● Task item:
Print the listing in full, exactly as it stands.

● Material for this task:
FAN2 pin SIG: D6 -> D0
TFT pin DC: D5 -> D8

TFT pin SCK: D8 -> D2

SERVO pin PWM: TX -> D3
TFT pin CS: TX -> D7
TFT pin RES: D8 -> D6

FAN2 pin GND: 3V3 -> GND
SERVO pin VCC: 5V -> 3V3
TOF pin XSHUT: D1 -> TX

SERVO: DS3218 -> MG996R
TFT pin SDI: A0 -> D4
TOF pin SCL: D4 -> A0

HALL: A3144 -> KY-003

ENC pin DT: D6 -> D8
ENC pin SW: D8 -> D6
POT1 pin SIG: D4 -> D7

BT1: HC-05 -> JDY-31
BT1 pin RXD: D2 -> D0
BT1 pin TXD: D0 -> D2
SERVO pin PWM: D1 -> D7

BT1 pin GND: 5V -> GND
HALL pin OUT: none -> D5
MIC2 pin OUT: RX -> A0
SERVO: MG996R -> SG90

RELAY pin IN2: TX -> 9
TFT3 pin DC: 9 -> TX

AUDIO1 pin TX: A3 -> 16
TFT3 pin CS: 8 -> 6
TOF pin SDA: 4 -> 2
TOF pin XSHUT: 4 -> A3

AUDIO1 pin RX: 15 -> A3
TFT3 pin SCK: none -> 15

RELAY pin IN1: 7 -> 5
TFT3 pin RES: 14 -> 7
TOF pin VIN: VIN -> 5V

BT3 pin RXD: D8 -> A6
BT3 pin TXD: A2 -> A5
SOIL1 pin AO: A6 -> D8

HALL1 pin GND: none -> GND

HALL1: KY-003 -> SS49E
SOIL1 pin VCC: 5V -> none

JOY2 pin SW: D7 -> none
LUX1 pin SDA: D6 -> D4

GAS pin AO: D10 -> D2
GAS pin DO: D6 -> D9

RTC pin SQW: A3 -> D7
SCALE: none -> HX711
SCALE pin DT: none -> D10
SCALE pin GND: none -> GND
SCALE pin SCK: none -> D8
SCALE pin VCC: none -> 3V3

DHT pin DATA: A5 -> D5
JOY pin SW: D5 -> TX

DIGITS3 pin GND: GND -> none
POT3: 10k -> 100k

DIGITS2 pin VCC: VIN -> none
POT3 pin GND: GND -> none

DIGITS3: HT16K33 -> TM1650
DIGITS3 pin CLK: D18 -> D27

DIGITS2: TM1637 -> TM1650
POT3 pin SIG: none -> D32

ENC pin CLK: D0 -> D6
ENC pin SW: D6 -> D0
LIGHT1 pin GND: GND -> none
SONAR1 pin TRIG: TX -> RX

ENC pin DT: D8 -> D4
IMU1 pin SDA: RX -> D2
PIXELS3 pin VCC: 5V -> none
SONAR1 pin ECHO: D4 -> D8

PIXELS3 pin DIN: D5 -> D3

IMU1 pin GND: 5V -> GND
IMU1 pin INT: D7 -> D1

● Problem solution:
FAN2 pin SIG: D6 -> D0
TFT pin DC: D5 -> D8

TFT pin SCK: D8 -> D2

SERVO pin PWM: TX -> D3
TFT pin CS: TX -> D7
TFT pin RES: D8 -> D6

FAN2 pin GND: 3V3 -> GND
SERVO pin VCC: 5V -> 3V3
TOF pin XSHUT: D1 -> TX

SERVO: DS3218 -> MG996R
TFT pin SDI: A0 -> D4
TOF pin SCL: D4 -> A0

HALL: A3144 -> KY-003

ENC pin DT: D6 -> D8
ENC pin SW: D8 -> D6
POT1 pin SIG: D4 -> D7

BT1: HC-05 -> JDY-31
BT1 pin RXD: D2 -> D0
BT1 pin TXD: D0 -> D2
SERVO pin PWM: D1 -> D7

BT1 pin GND: 5V -> GND
HALL pin OUT: none -> D5
MIC2 pin OUT: RX -> A0
SERVO: MG996R -> SG90

RELAY pin IN2: TX -> 9
TFT3 pin DC: 9 -> TX

AUDIO1 pin TX: A3 -> 16
TFT3 pin CS: 8 -> 6
TOF pin SDA: 4 -> 2
TOF pin XSHUT: 4 -> A3

AUDIO1 pin RX: 15 -> A3
TFT3 pin SCK: none -> 15

RELAY pin IN1: 7 -> 5
TFT3 pin RES: 14 -> 7
TOF pin VIN: VIN -> 5V

BT3 pin RXD: D8 -> A6
BT3 pin TXD: A2 -> A5
SOIL1 pin AO: A6 -> D8

HALL1 pin GND: none -> GND

HALL1: KY-003 -> SS49E
SOIL1 pin VCC: 5V -> none

JOY2 pin SW: D7 -> none
LUX1 pin SDA: D6 -> D4

GAS pin AO: D10 -> D2
GAS pin DO: D6 -> D9

RTC pin SQW: A3 -> D7
SCALE: none -> HX711
SCALE pin DT: none -> D10
SCALE pin GND: none -> GND
SCALE pin SCK: none -> D8
SCALE pin VCC: none -> 3V3

DHT pin DATA: A5 -> D5
JOY pin SW: D5 -> TX

DIGITS3 pin GND: GND -> none
POT3: 10k -> 100k

DIGITS2 pin VCC: VIN -> none
POT3 pin GND: GND -> none

DIGITS3: HT16K33 -> TM1650
DIGITS3 pin CLK: D18 -> D27

DIGITS2: TM1637 -> TM1650
POT3 pin SIG: none -> D32

ENC pin CLK: D0 -> D6
ENC pin SW: D6 -> D0
LIGHT1 pin GND: GND -> none
SONAR1 pin TRIG: TX -> RX

ENC pin DT: D8 -> D4
IMU1 pin SDA: RX -> D2
PIXELS3 pin VCC: 5V -> none
SONAR1 pin ECHO: D4 -> D8

PIXELS3 pin DIN: D5 -> D3

IMU1 pin GND: 5V -> GND
IMU1 pin INT: D7 -> D1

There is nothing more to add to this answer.